**ACTIVITY**
Return the exact lines from the one containing "change=removed; old=domino (yellow);" through the final line of the material below, with both ends kept.

**DATA EXTRACT**
>>>

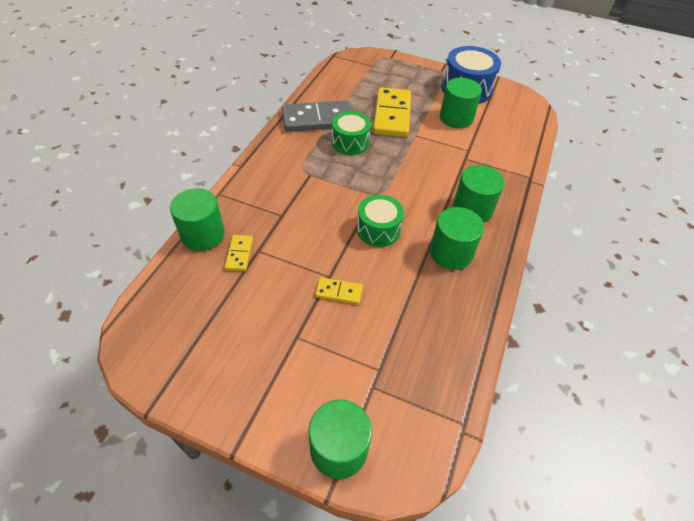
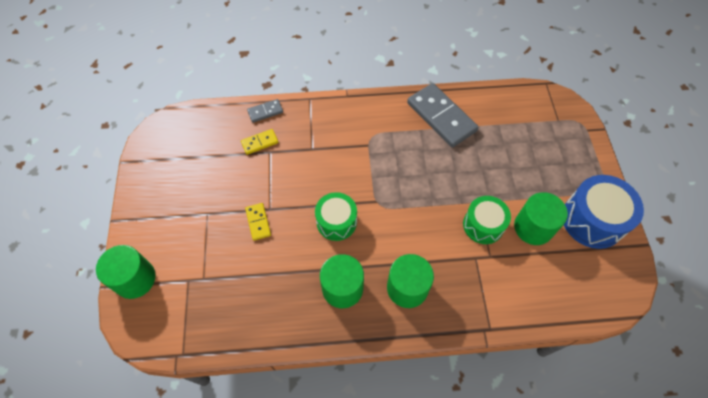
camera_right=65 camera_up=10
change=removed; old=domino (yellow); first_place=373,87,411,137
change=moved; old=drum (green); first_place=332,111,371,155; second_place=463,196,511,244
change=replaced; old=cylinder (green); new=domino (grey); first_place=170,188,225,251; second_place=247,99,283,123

<<<

**TASK RESPONSE**
change=removed; old=domino (yellow); first_place=373,87,411,137
change=moved; old=drum (green); first_place=332,111,371,155; second_place=463,196,511,244
change=replaced; old=cylinder (green); new=domino (grey); first_place=170,188,225,251; second_place=247,99,283,123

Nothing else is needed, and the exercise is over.